Without the pictures, set down every line of the data exactly.

►

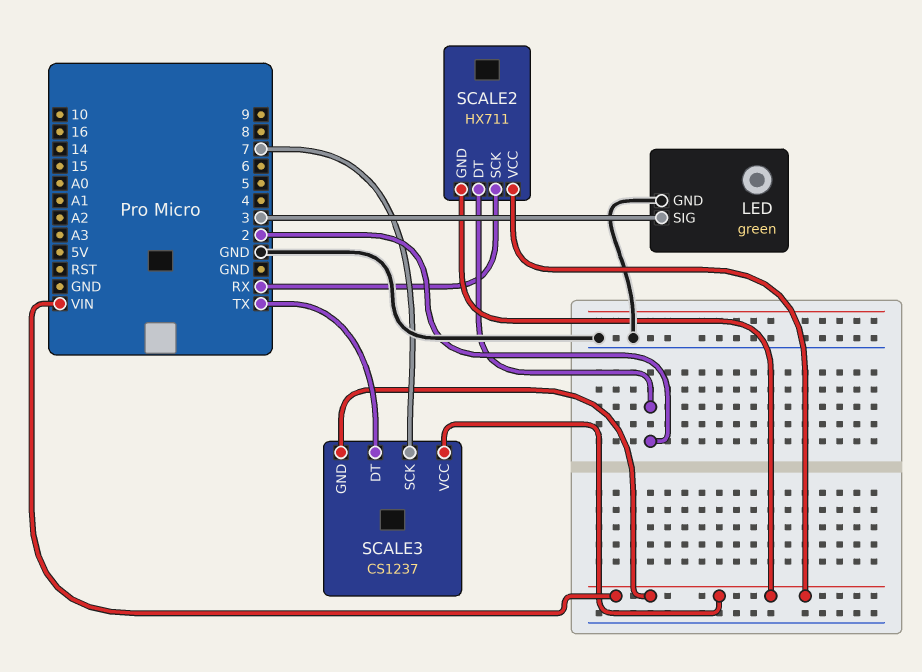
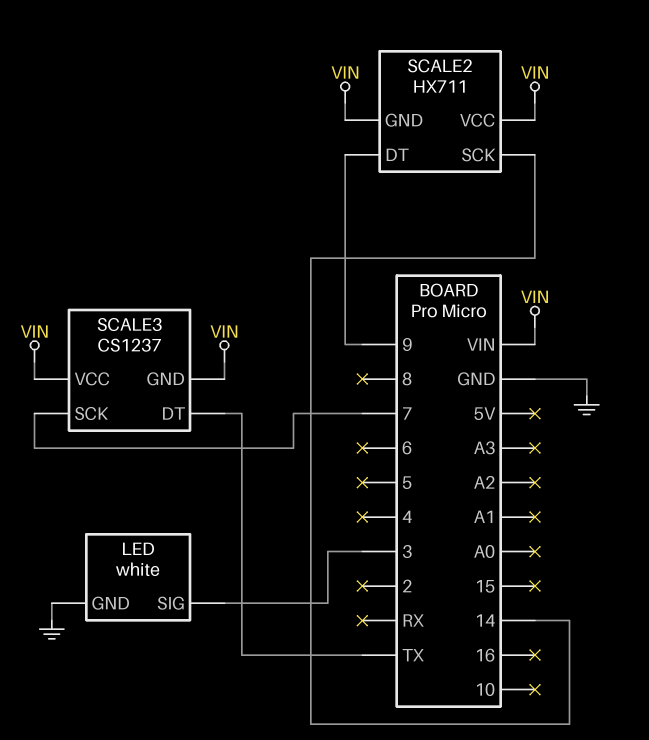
LED: green -> white
SCALE2 pin DT: 2 -> 9
SCALE2 pin SCK: RX -> 14

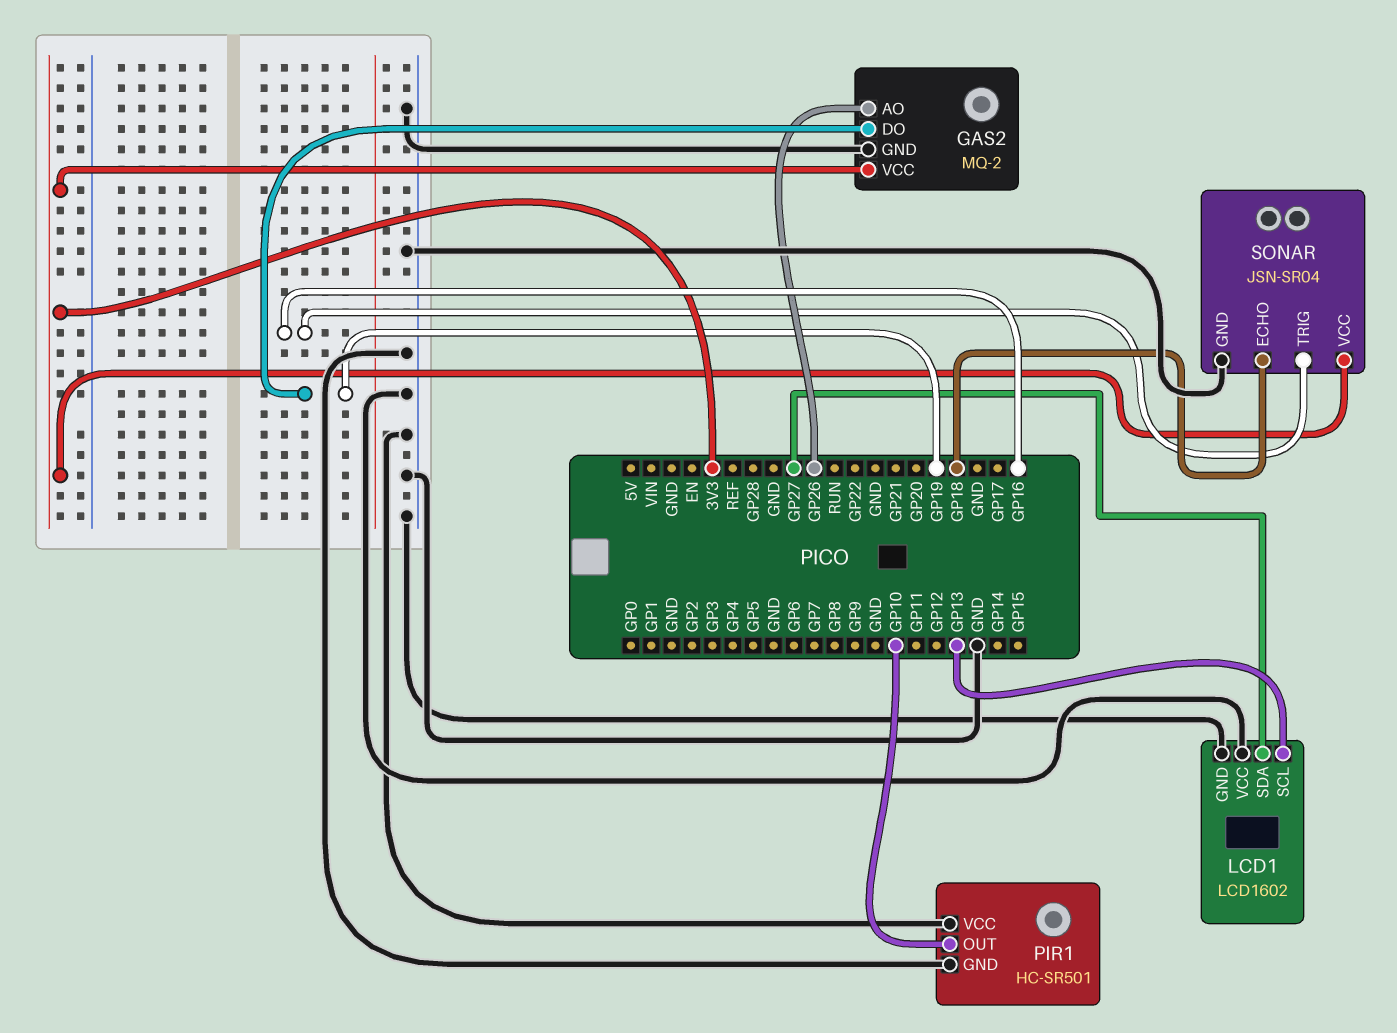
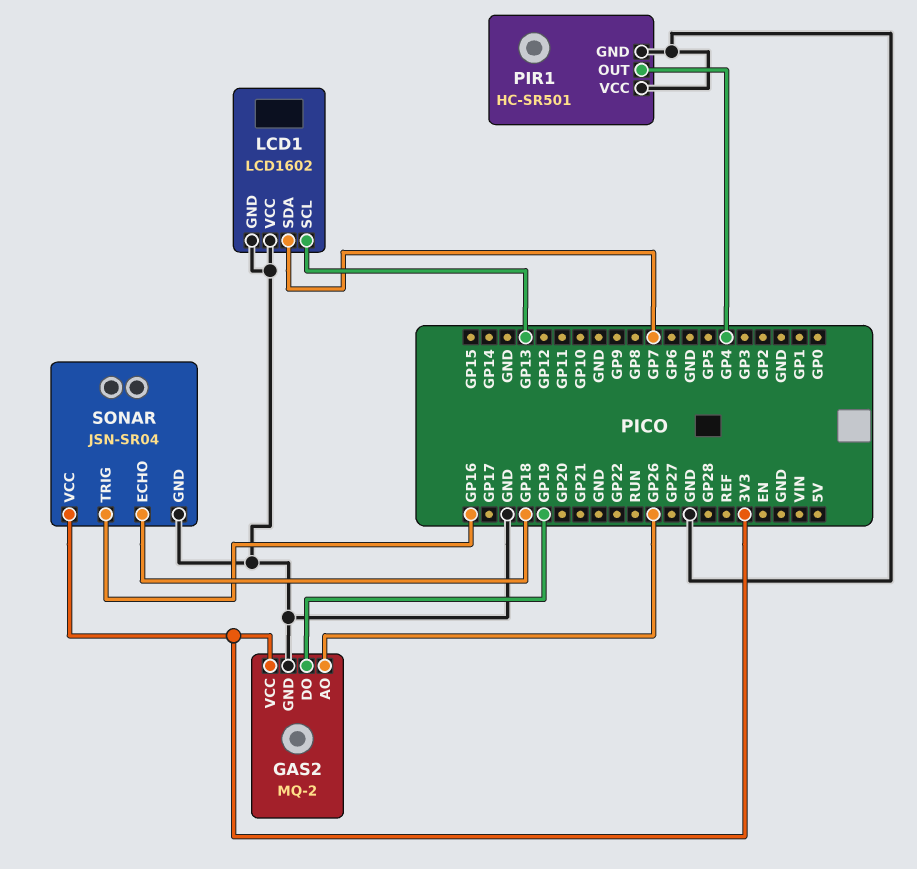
LCD1 pin SDA: GP27 -> GP7
PIR1 pin OUT: GP10 -> GP4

◄

Reply =
LED: green -> white
SCALE2 pin DT: 2 -> 9
SCALE2 pin SCK: RX -> 14

LCD1 pin SDA: GP27 -> GP7
PIR1 pin OUT: GP10 -> GP4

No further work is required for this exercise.